- [Work to be completed] Only certain lines below are wanted: those starting at the line containing "red scissors: 9 -> 13" and ending at the line containing "yellow cheese: 1 -> 0", both included, each retyped exactly.

- [Source records]
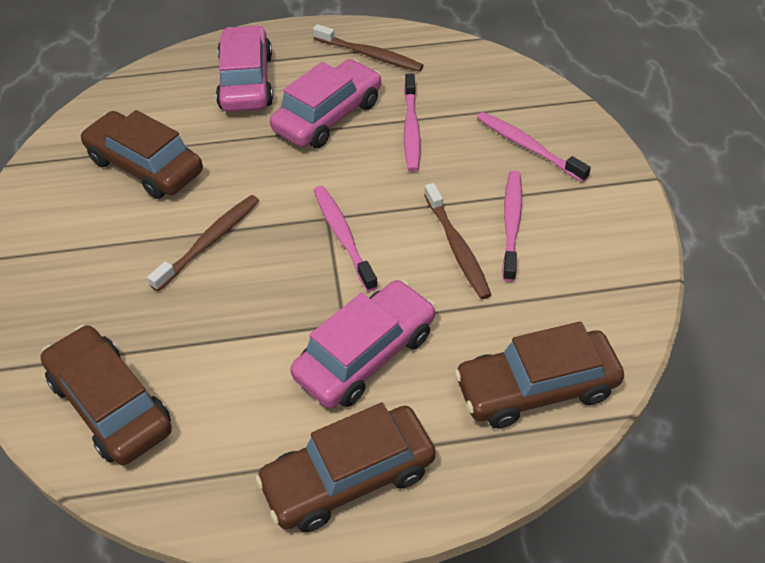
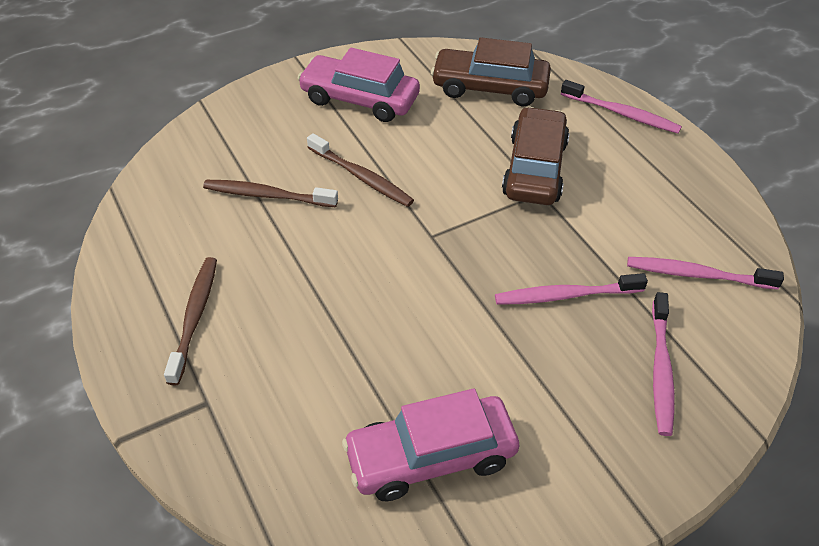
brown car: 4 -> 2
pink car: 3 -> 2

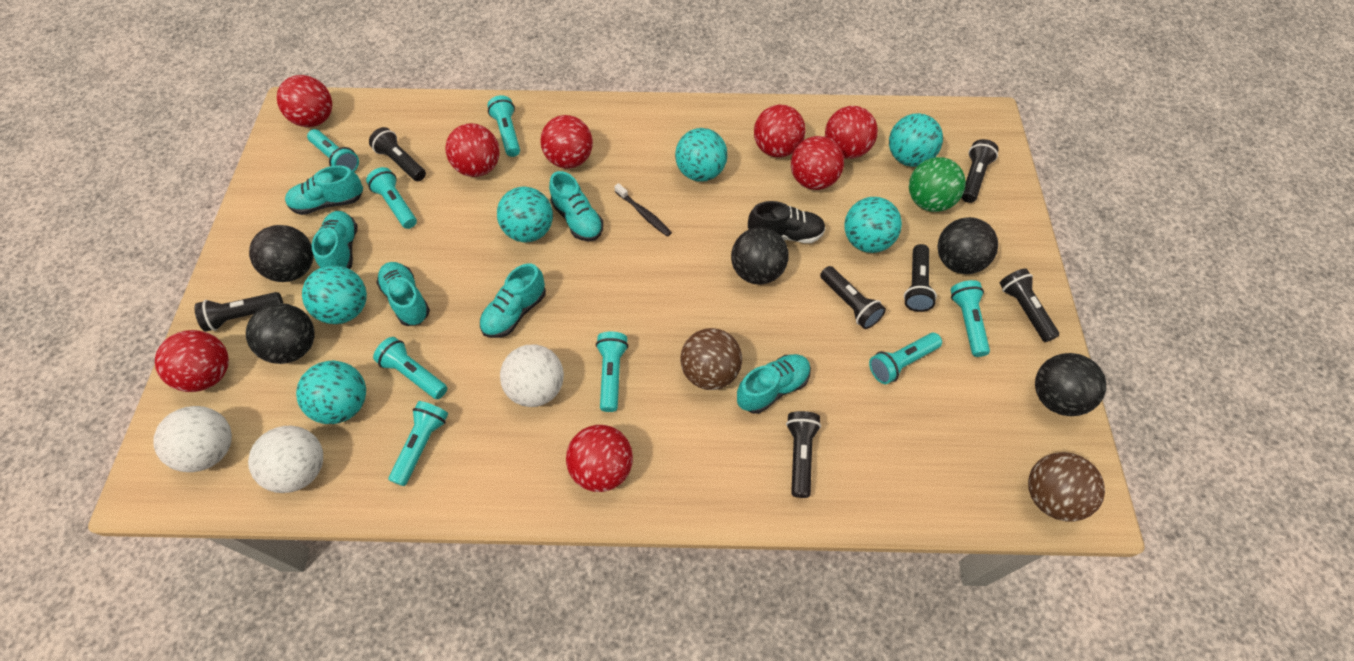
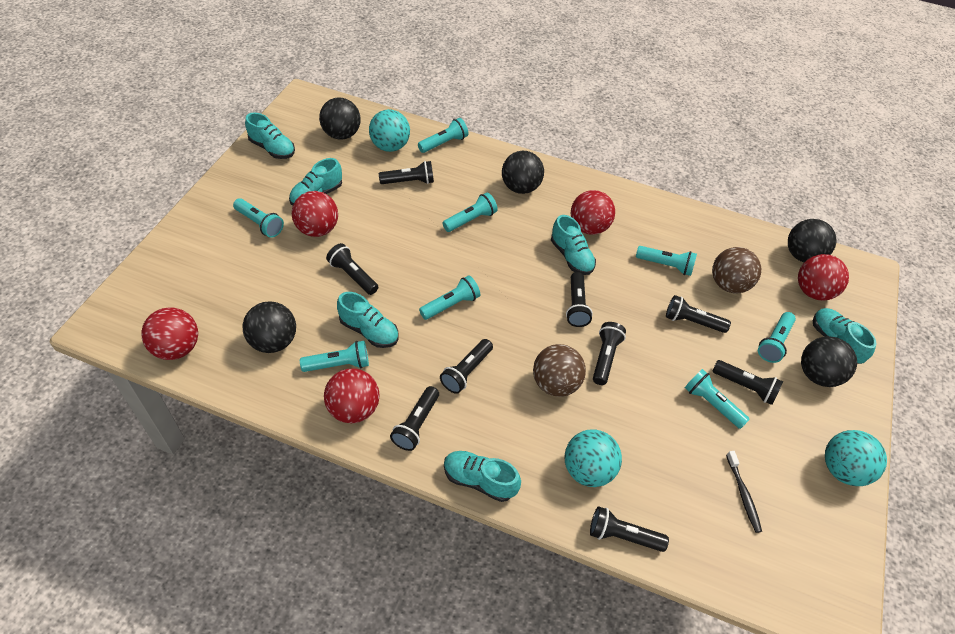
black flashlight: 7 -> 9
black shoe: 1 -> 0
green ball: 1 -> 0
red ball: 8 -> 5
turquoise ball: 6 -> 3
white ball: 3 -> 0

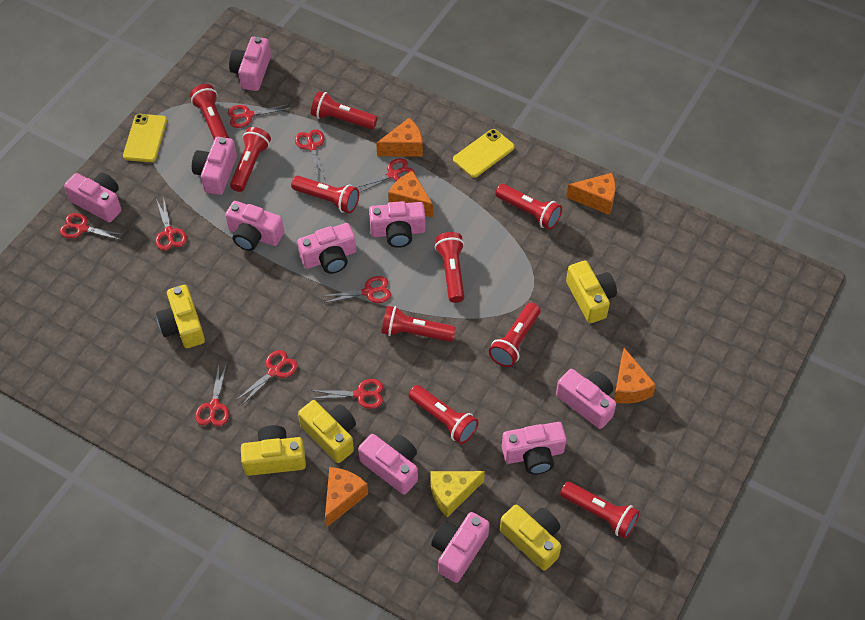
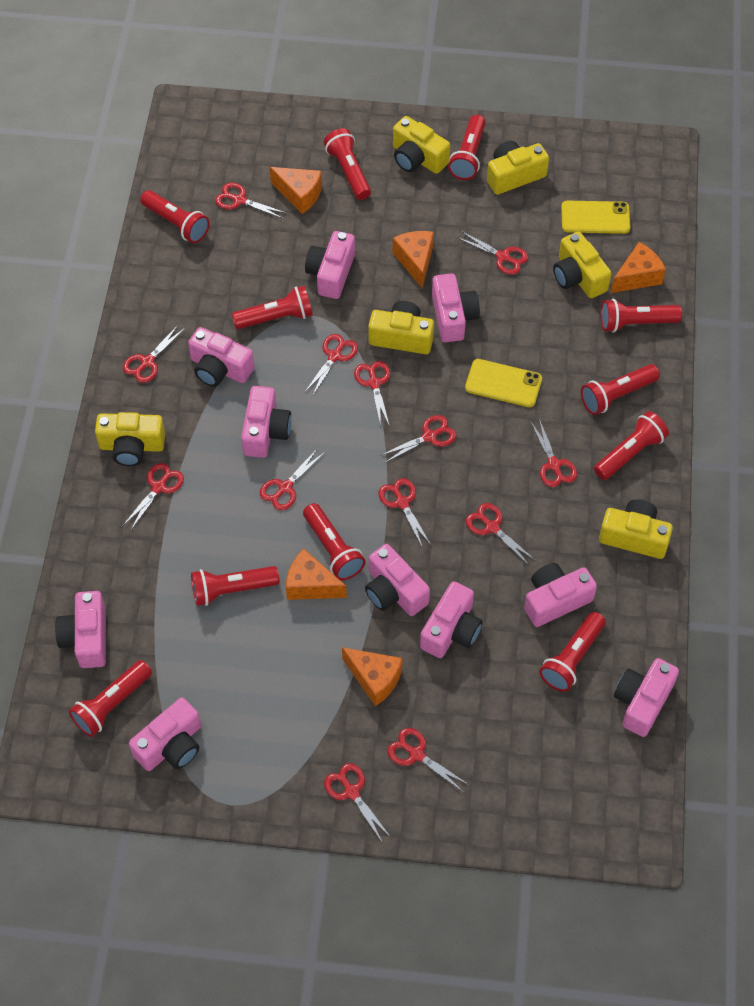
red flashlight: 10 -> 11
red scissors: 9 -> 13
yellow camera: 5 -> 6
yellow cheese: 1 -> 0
...
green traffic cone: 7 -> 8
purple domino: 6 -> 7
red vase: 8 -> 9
---
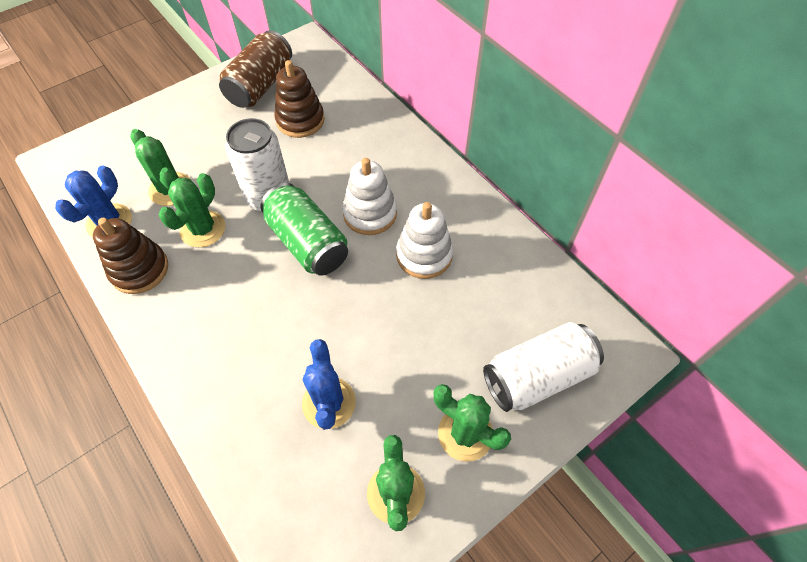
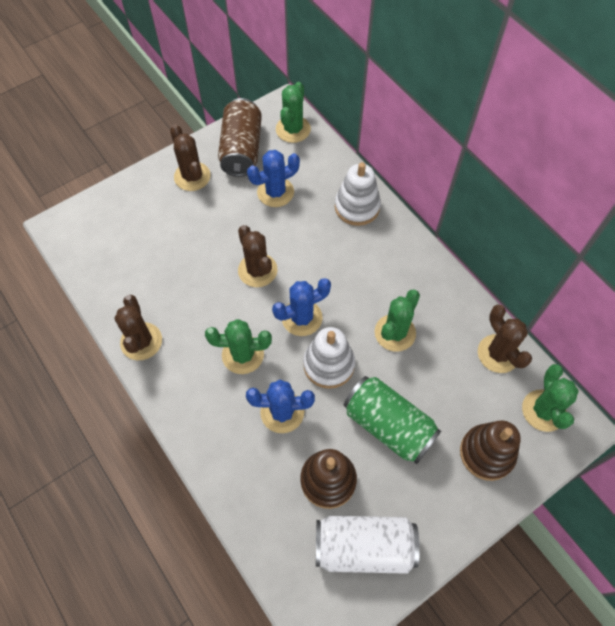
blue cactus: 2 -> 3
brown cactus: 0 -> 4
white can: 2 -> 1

- [Solution to the exercise]
red scissors: 9 -> 13
yellow camera: 5 -> 6
yellow cheese: 1 -> 0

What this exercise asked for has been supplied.